- [Task goal]: Taking only the lines of the data below from the line with "[(149,299),(137,299),(137,307),(149,307),(149,299)]" to the line with "[(163,328),(163,337),(176,337),(176,328),(163,328)]", ends included, write them out exactly and without pictures.

- [Raw data]:
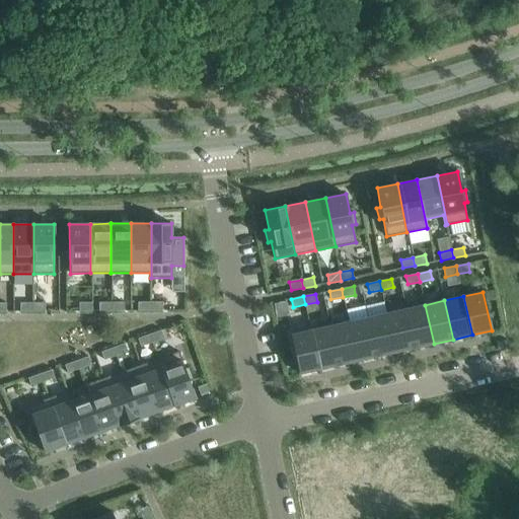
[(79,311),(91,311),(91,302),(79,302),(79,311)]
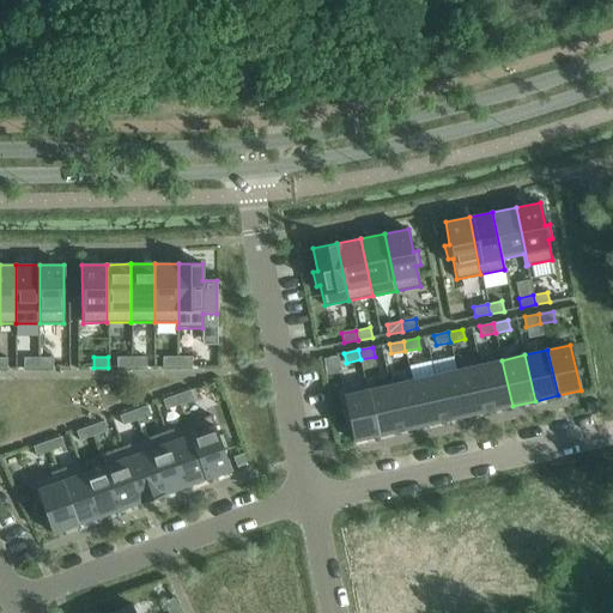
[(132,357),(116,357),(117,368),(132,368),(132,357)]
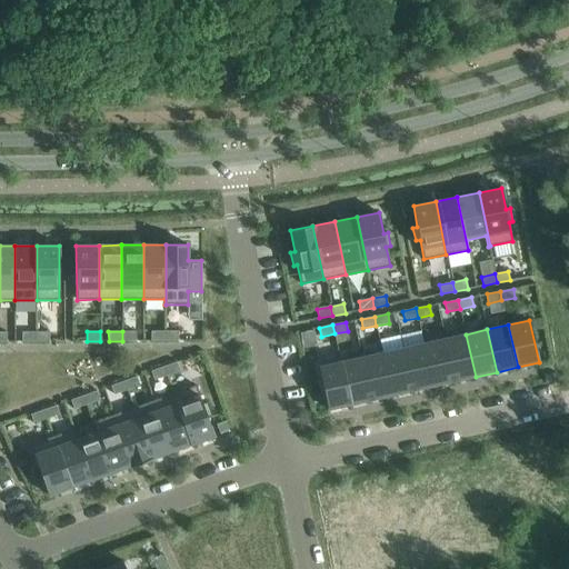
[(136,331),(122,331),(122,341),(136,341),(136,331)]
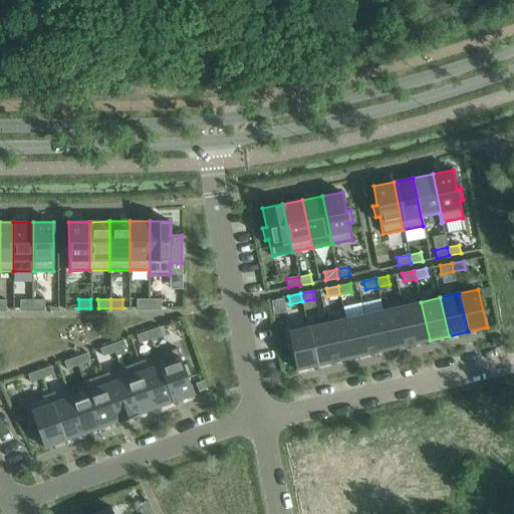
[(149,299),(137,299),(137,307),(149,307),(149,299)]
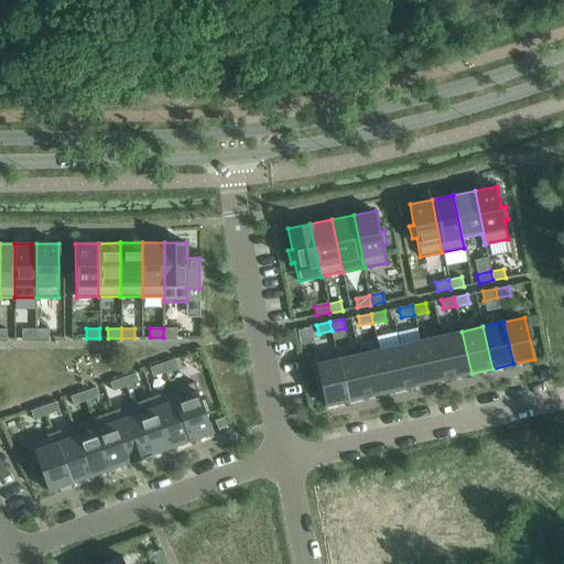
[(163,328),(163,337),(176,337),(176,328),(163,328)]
---
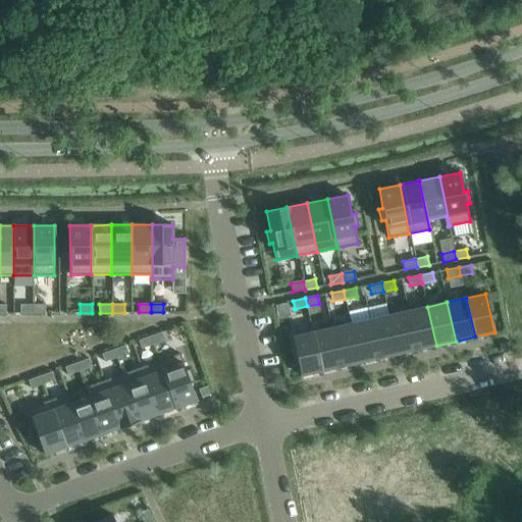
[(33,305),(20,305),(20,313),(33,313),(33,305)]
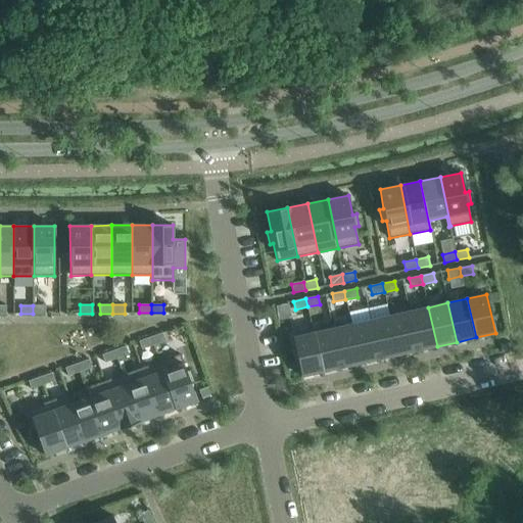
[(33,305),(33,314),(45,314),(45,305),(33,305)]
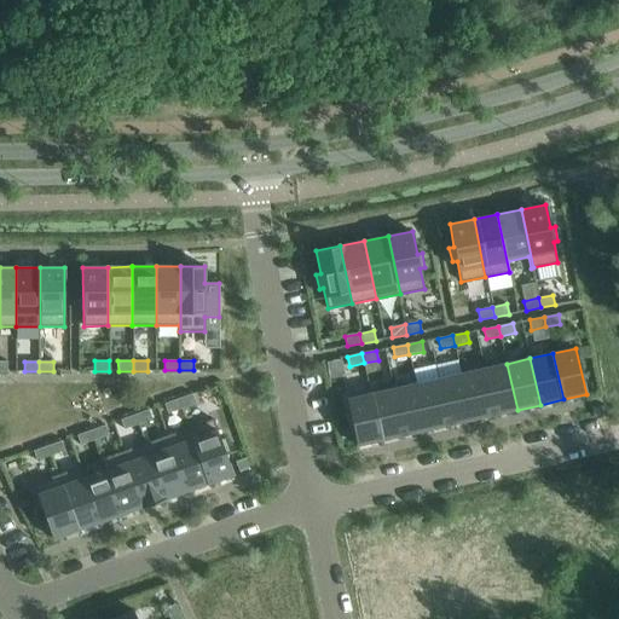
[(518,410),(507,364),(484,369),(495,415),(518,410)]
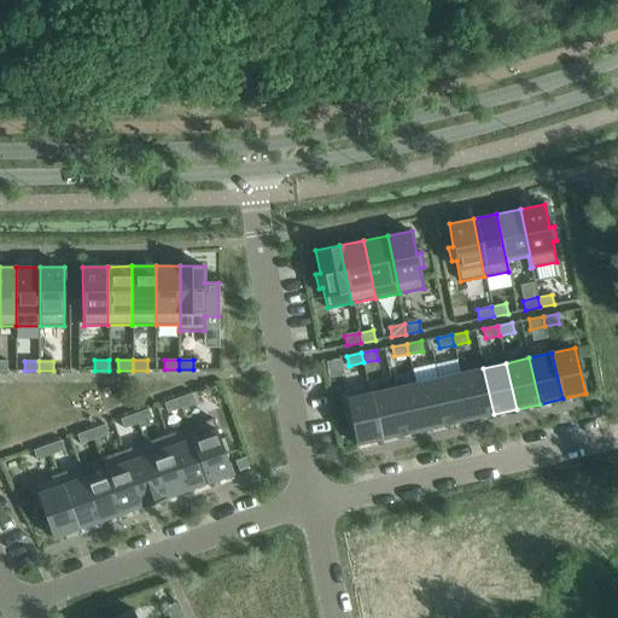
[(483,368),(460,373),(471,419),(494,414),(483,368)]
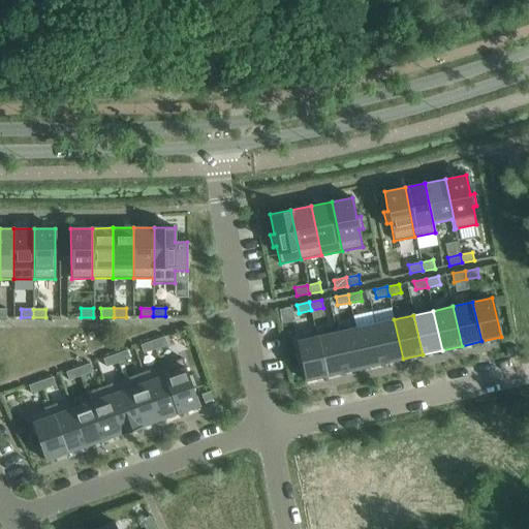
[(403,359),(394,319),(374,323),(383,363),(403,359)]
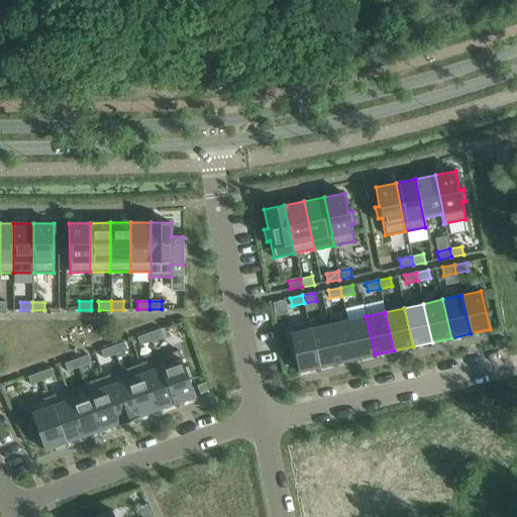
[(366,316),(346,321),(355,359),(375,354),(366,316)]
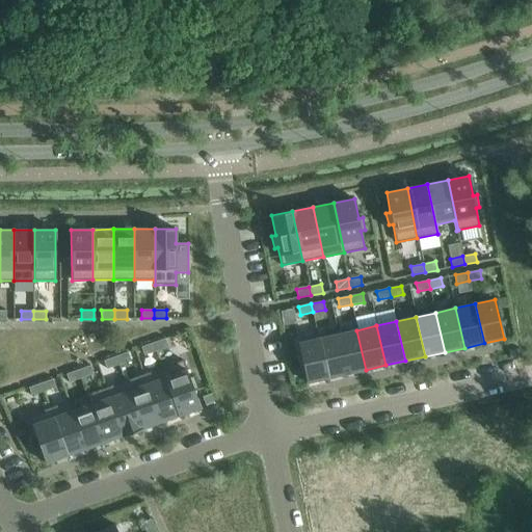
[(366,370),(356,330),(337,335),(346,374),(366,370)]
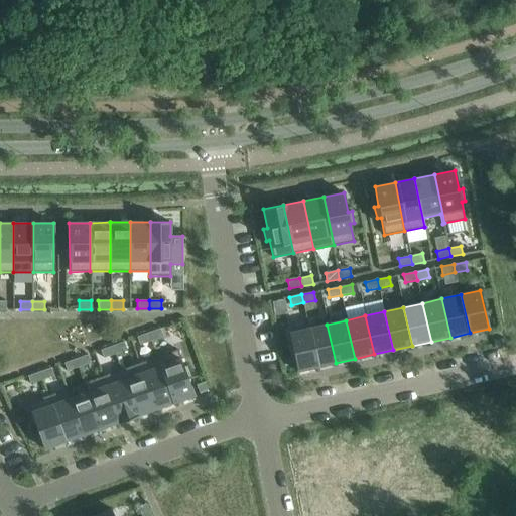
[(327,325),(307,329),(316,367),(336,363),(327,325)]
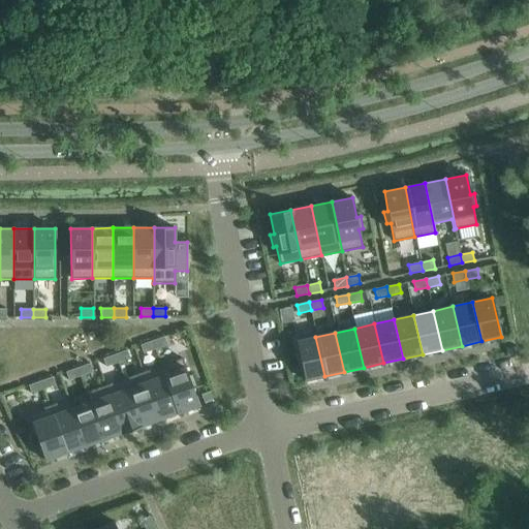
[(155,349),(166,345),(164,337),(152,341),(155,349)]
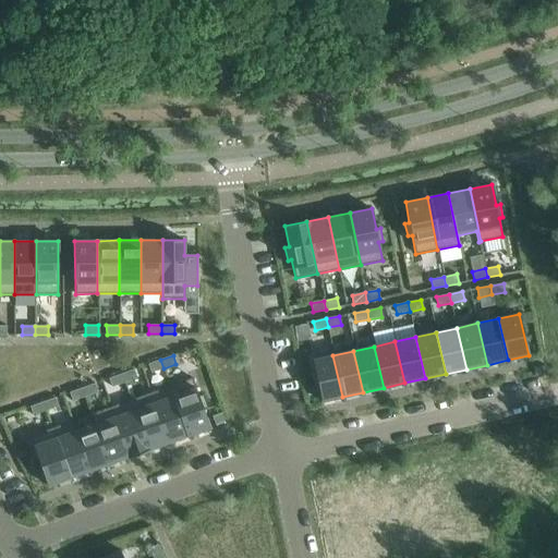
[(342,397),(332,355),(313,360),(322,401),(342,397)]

- [Result]:
[(149,299),(137,299),(137,307),(149,307),(149,299)]
[(163,328),(163,337),(176,337),(176,328),(163,328)]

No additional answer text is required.